ACTION ITEM:
Report the lines of the data below that contain the string "button".

Data records:
--- START ---
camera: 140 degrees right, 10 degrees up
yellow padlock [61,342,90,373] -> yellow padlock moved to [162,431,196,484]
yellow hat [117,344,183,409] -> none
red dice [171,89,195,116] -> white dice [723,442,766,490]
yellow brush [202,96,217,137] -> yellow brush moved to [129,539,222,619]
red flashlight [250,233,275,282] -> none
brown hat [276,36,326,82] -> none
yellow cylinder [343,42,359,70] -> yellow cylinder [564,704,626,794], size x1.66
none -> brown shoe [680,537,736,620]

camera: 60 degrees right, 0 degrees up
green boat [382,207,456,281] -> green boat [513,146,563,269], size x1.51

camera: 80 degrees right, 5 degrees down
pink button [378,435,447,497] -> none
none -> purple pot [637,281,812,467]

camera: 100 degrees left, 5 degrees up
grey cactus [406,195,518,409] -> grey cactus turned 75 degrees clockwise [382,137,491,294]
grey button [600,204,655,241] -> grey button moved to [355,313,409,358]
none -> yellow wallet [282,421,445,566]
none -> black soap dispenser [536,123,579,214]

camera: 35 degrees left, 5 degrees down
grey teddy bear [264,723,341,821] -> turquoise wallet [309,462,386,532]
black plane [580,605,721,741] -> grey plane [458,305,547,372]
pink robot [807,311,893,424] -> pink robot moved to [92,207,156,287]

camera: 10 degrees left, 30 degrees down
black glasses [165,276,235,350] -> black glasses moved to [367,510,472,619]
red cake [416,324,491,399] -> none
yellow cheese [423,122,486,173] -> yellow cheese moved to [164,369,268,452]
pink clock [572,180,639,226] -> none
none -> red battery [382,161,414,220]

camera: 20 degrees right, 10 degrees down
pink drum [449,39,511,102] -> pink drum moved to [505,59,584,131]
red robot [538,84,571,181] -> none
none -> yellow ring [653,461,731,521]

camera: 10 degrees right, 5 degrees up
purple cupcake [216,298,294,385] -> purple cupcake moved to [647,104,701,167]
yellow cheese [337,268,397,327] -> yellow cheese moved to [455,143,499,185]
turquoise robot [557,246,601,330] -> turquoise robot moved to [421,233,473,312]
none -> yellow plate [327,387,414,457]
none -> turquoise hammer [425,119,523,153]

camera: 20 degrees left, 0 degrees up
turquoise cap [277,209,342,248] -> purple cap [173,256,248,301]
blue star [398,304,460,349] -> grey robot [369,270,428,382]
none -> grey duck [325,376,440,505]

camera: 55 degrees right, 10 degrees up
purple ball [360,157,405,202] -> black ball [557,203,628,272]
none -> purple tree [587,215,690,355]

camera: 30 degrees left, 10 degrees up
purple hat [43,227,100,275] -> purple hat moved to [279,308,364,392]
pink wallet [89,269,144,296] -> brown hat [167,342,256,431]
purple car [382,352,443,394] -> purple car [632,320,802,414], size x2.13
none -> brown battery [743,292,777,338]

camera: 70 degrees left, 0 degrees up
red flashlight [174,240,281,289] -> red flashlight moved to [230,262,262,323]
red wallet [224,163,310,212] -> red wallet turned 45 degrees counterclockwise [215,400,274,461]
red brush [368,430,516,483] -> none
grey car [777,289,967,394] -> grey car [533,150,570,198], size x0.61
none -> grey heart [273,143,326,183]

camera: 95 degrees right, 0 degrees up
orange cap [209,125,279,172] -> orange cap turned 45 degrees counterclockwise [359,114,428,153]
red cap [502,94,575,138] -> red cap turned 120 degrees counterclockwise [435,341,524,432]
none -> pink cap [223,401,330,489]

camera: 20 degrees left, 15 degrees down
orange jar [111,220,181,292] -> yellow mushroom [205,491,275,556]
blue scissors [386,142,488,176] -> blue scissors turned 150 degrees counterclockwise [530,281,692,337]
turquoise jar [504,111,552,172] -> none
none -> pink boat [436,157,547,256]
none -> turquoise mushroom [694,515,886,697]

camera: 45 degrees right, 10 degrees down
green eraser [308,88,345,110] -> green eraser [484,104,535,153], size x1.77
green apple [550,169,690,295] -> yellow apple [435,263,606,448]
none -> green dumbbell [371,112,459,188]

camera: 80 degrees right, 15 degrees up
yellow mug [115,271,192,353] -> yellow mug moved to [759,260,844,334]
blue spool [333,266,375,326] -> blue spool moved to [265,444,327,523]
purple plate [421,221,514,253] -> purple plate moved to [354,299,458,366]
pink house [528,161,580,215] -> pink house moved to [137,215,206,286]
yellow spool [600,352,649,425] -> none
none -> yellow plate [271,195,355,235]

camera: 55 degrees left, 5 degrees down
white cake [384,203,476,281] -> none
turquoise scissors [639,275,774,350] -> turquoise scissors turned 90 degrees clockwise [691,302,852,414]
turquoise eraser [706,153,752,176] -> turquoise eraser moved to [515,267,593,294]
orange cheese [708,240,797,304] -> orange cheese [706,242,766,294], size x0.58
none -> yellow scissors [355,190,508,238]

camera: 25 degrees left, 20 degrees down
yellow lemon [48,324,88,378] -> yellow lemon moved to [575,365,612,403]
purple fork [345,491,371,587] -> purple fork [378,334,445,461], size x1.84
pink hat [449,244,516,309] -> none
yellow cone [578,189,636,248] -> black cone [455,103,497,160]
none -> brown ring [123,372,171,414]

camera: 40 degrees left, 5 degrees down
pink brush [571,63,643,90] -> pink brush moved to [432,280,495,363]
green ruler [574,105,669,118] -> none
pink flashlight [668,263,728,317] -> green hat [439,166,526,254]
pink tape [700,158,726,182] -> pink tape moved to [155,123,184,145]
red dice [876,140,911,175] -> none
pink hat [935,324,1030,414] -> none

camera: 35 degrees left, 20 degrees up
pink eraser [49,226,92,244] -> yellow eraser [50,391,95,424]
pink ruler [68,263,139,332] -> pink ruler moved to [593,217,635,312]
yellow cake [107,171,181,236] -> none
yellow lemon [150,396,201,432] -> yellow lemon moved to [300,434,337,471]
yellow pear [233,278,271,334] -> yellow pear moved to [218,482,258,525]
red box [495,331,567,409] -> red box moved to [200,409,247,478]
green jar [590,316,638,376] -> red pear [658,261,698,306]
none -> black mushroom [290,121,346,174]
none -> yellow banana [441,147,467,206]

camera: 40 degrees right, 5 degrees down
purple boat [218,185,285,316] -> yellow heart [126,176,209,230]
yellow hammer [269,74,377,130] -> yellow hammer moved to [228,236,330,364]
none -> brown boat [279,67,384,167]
--- END ---
SOLUTION TO THIS PROBLEM:
pink button [378,435,447,497] -> none
grey button [600,204,655,241] -> grey button moved to [355,313,409,358]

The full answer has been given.